Before-and-after scene images:
· · · · · · ·

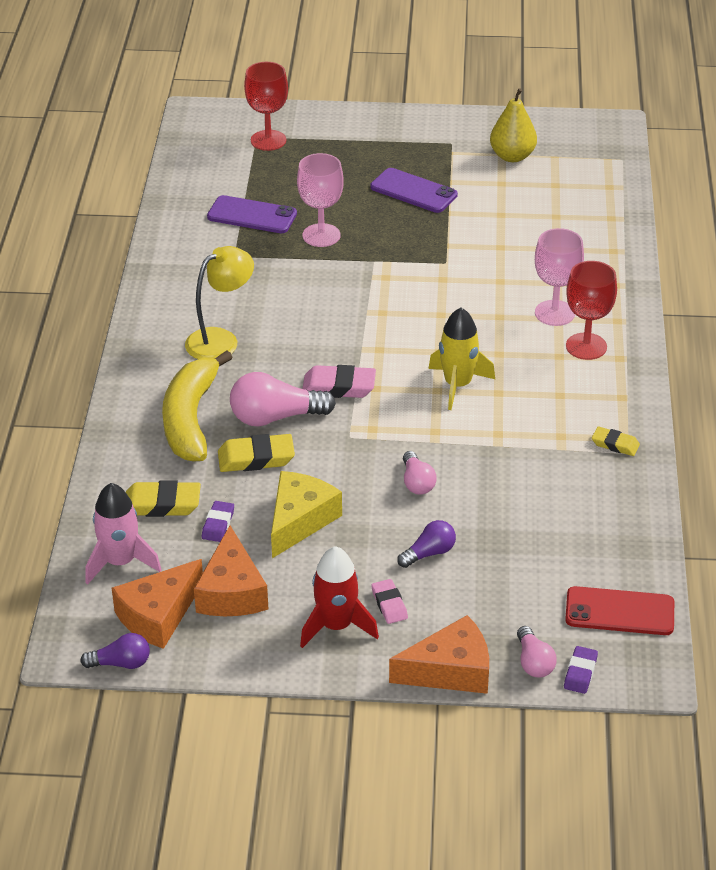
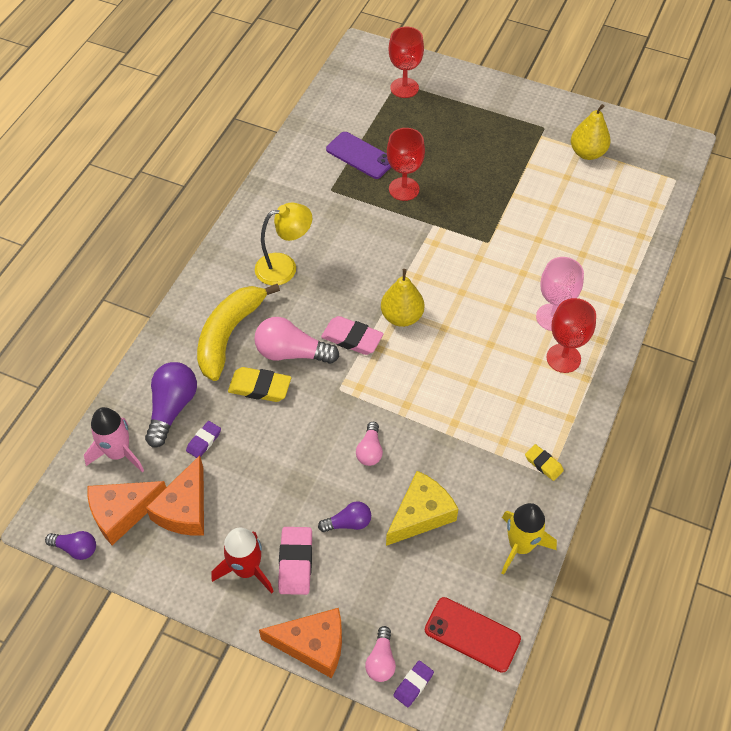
camera: 20 degrees right, 15 degrees up
(162, 504) = (172, 408): yellow eraser -> purple light bulb
(300, 520) = (265, 458): yellow cheese -> yellow cheese (421, 514)
(321, 235) = (404, 189): pink goblet -> red goblet
(385, 353) = (402, 317): none -> yellow pear
(389, 604) = (295, 562): pink eraser -> pink eraser, size x1.64
(413, 191) = (494, 166): purple phone -> none
(458, 385) = (444, 365): yellow rocket -> yellow rocket (520, 546)

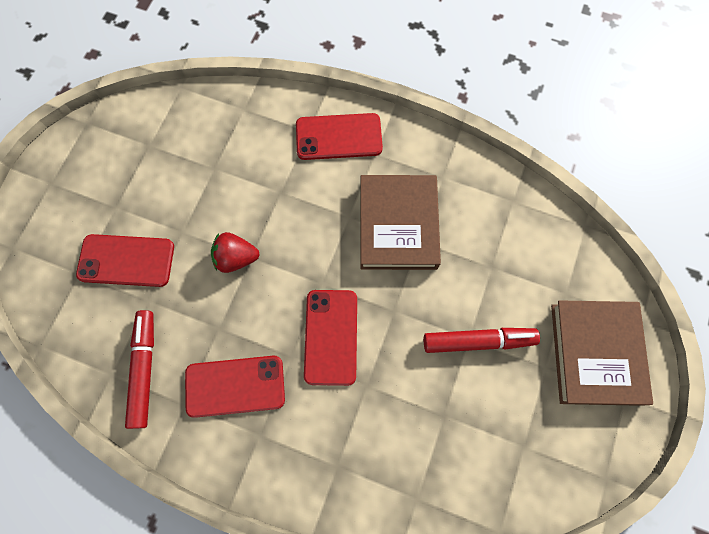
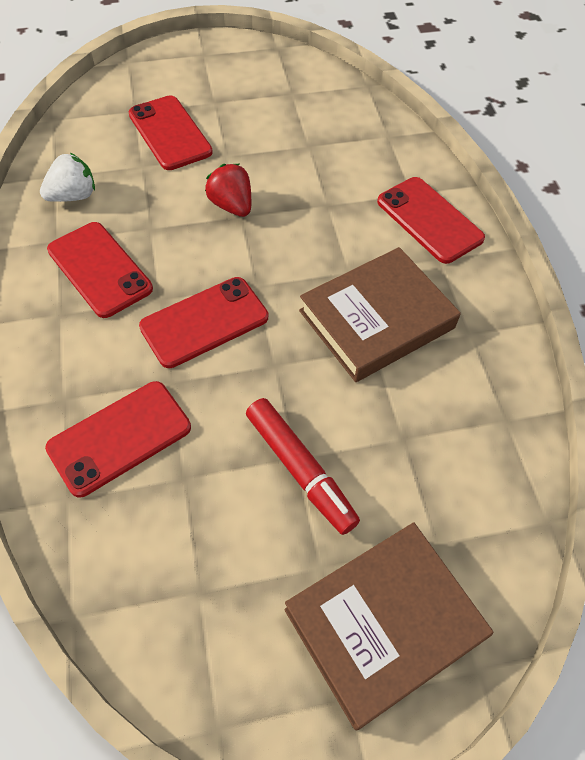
camera: 55 degrees right, 15 degrees down
(144, 370) = (73, 196): red marker -> white strawberry
(391, 442) = (120, 438): none -> red phone

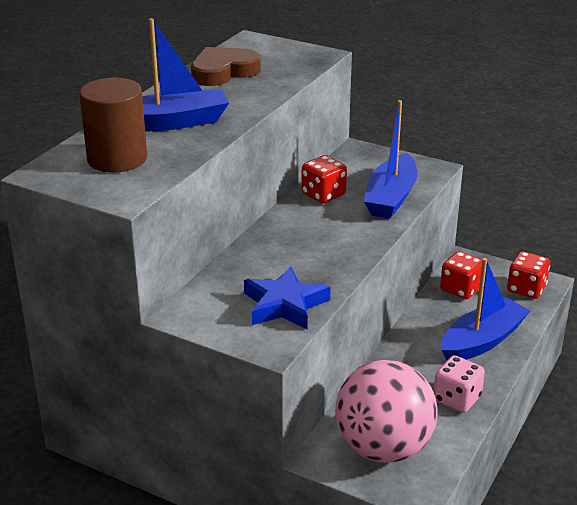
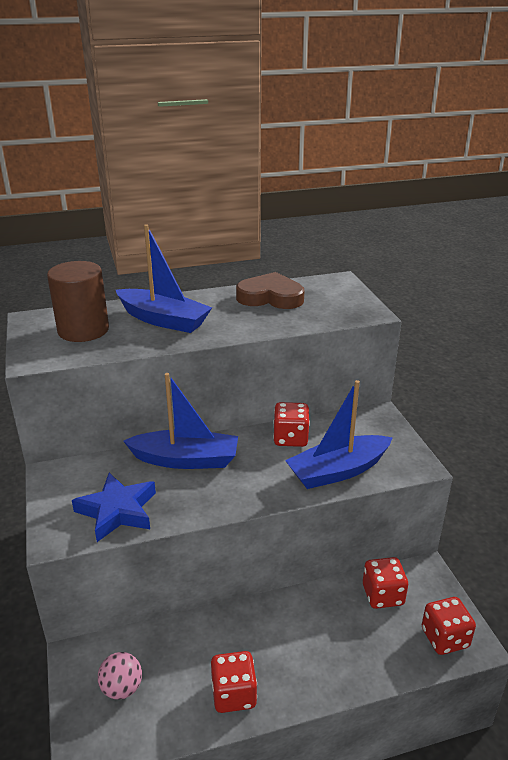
camera: 45 degrees right, 0 degrees up
(383, 448) = (122, 688): pink ball -> pink ball, size x0.43
(456, 399) = (234, 694): pink dice -> red dice
(482, 341) = (332, 657): blue boat -> blue boat (186, 459)

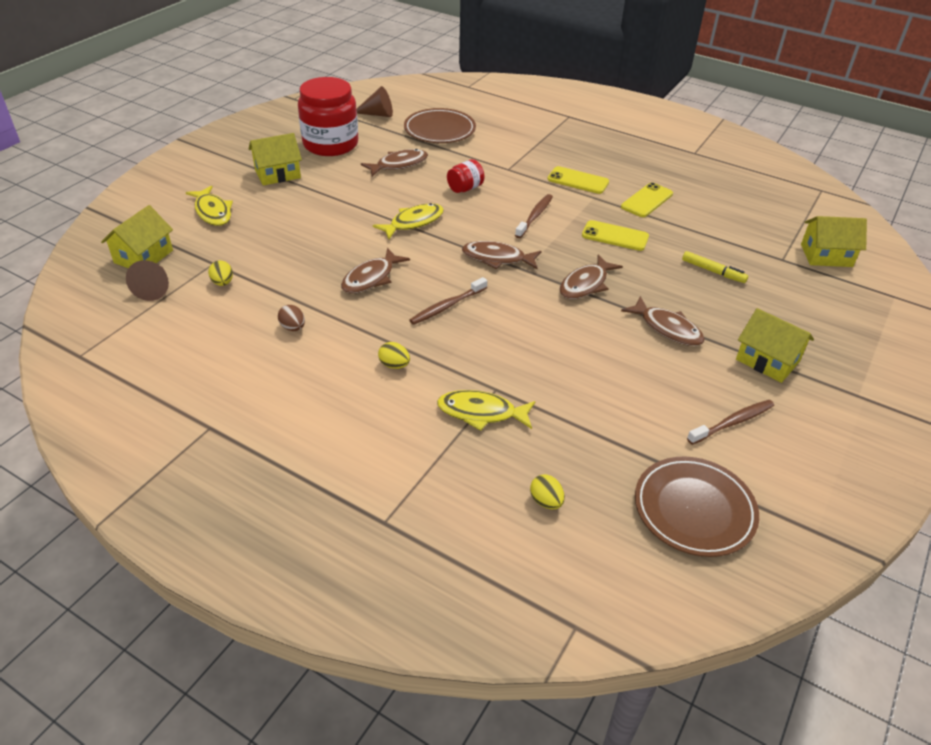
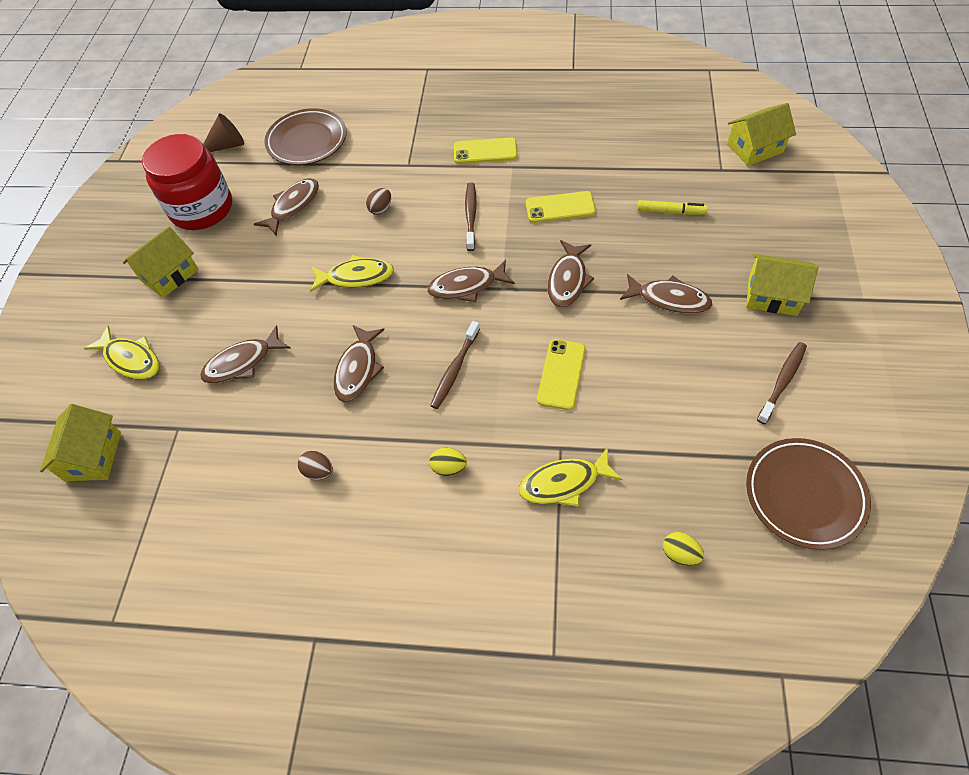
camera: 20 degrees left, 15 degrees up
(154, 288) = (135, 493): brown cone -> none
(223, 283) = (206, 449): yellow egg -> none
(289, 242) = (242, 362): none -> brown fish
(413, 222) = (356, 277): yellow fish -> yellow fish turned 60 degrees clockwise
(465, 188) = (381, 209): red jar -> brown egg
(647, 200) = (563, 149): yellow phone -> yellow phone (561, 374)

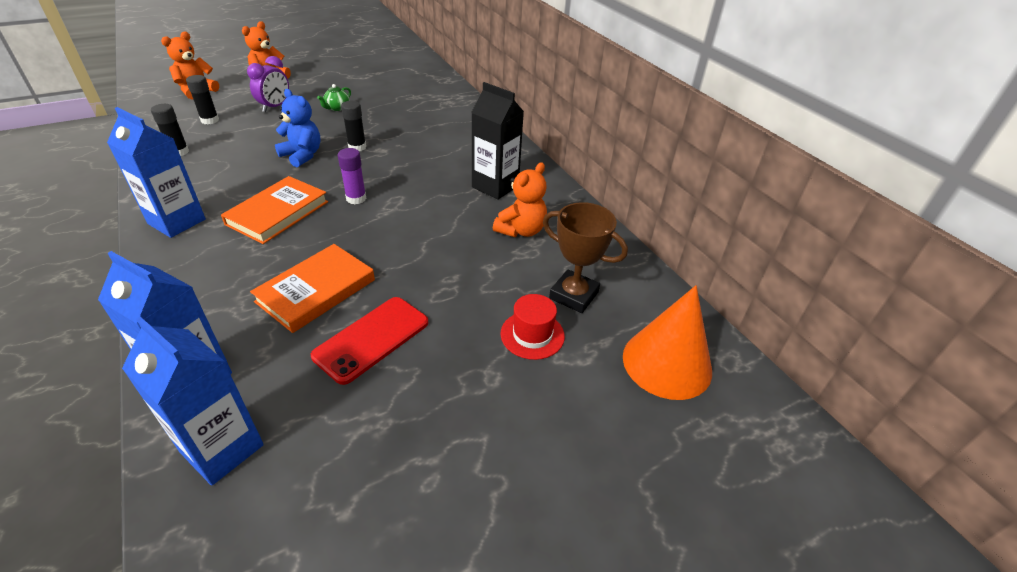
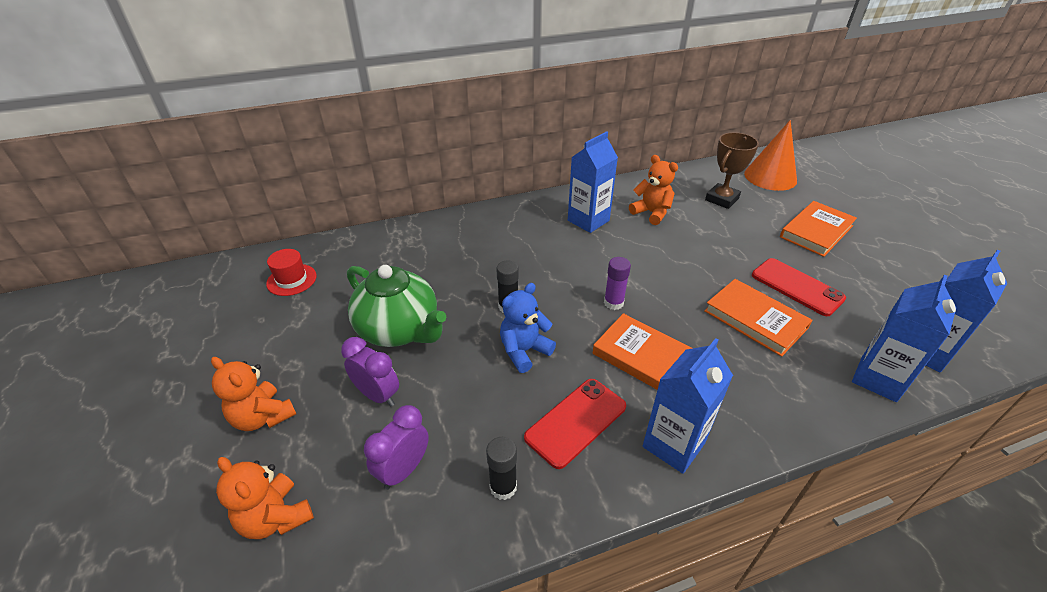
camera: 80 degrees left, 0 degrees up
(210, 120) = (404, 470): black glue stick -> purple clock
(220, 178) = (576, 422): none -> red phone
(337, 108) = (399, 329): green teapot -> green teapot, size x2.50
(495, 186) = (588, 220): black carton -> blue carton
(507, 390) = (816, 231): none -> orange book
(532, 335) = (765, 218): red hat -> red hat (291, 280)

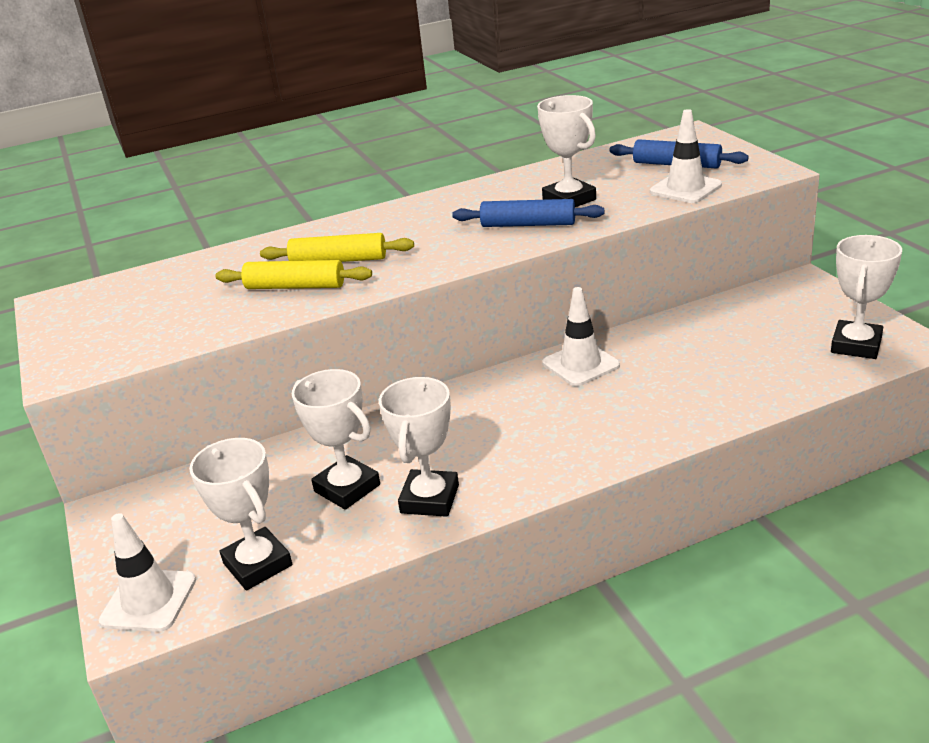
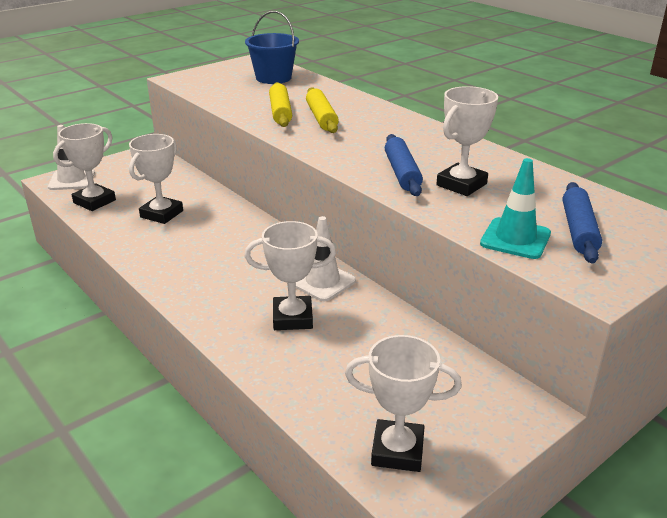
camera: 70 degrees right, 0 degrees up
(153, 289) = (273, 78): none -> blue bucket
(430, 499) = (148, 243): white trophy -> white trophy (292, 318)
(685, 188) = (515, 239): white traffic cone -> turquoise traffic cone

· · · · · · ·

### [WHAT YOU HAVE TO DO]
Return exactly, and only, the lines above starting at the line that contains "(300, 520) = (265, 458): yellow" and ending at the line that contains "(389, 604) = (295, 562): pink".

### [SOLUTION TO THIS EXERCISE]
(300, 520) = (265, 458): yellow cheese -> yellow cheese (421, 514)
(321, 235) = (404, 189): pink goblet -> red goblet
(385, 353) = (402, 317): none -> yellow pear
(389, 604) = (295, 562): pink eraser -> pink eraser, size x1.64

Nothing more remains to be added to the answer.